Across the listing that follows, establish how many lines contain the string "trapezoid" and provide that number by itself.

:: RECORDS TO USE ::

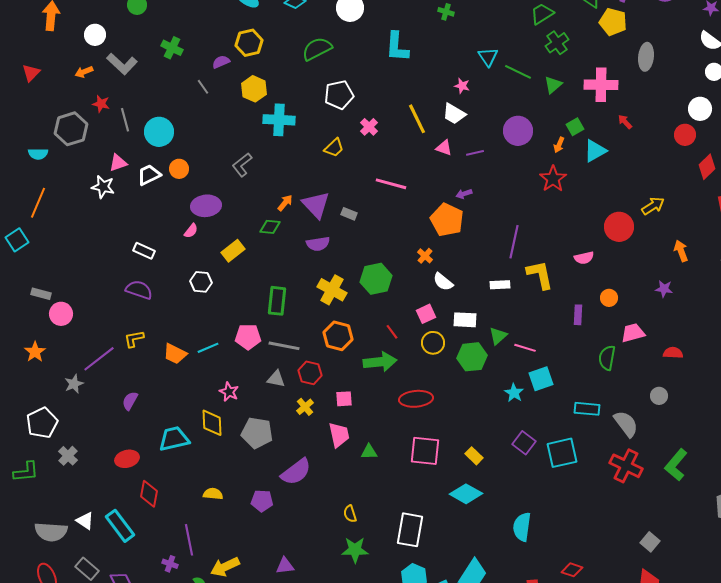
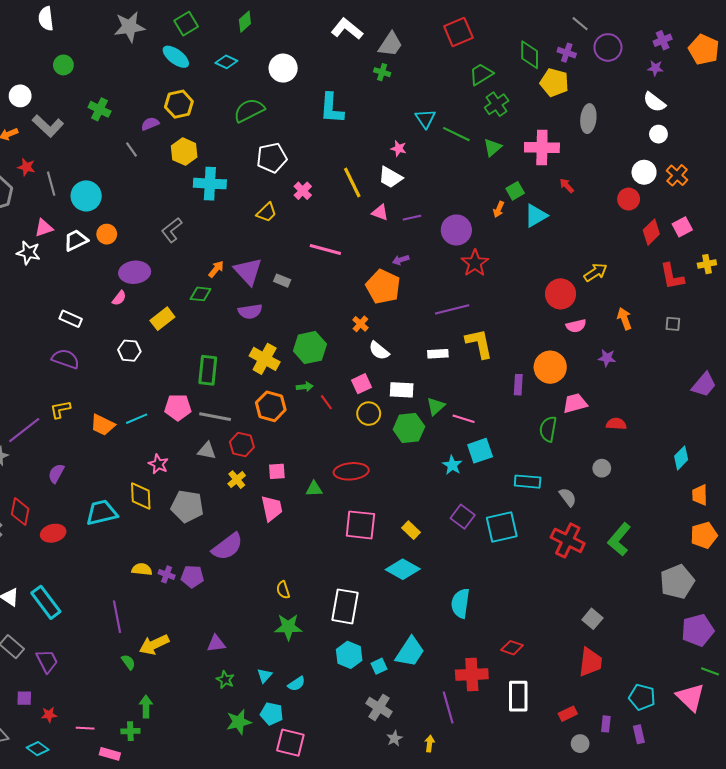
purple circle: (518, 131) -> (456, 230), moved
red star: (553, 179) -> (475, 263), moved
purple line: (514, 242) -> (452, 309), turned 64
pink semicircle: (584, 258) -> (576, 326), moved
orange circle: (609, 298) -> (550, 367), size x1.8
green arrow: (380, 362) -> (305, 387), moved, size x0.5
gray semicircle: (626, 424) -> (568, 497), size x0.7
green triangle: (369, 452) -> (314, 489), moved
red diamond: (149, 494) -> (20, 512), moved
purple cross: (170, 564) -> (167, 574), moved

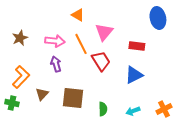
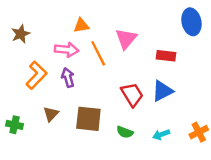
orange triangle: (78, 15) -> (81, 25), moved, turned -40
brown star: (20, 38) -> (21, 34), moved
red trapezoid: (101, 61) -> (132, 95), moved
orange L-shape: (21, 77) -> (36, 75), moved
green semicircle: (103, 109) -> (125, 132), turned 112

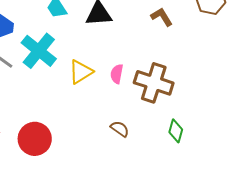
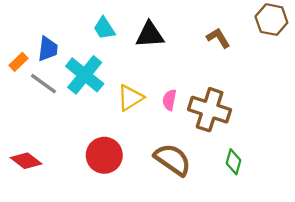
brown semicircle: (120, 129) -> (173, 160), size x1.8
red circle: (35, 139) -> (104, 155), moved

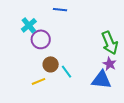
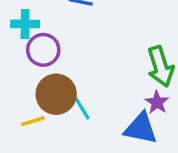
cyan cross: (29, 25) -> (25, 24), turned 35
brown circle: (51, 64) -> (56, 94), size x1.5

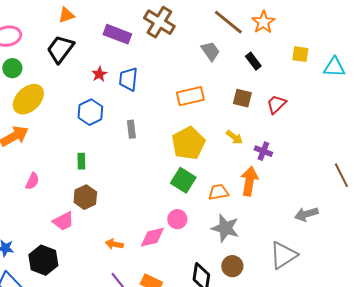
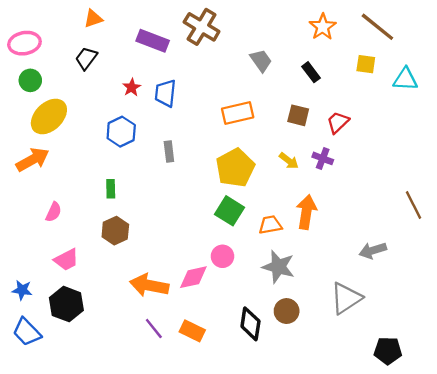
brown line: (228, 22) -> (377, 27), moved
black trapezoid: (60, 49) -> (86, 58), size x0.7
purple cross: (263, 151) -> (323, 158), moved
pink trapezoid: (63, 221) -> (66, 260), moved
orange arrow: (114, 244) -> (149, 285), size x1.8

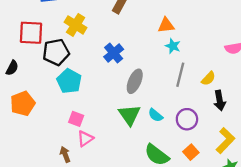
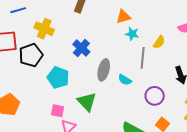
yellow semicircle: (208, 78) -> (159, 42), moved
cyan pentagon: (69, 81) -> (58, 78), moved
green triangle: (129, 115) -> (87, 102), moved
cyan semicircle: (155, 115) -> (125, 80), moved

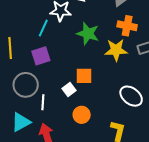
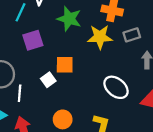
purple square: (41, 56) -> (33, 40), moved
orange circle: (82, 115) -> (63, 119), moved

:::

**RESPONSE**
3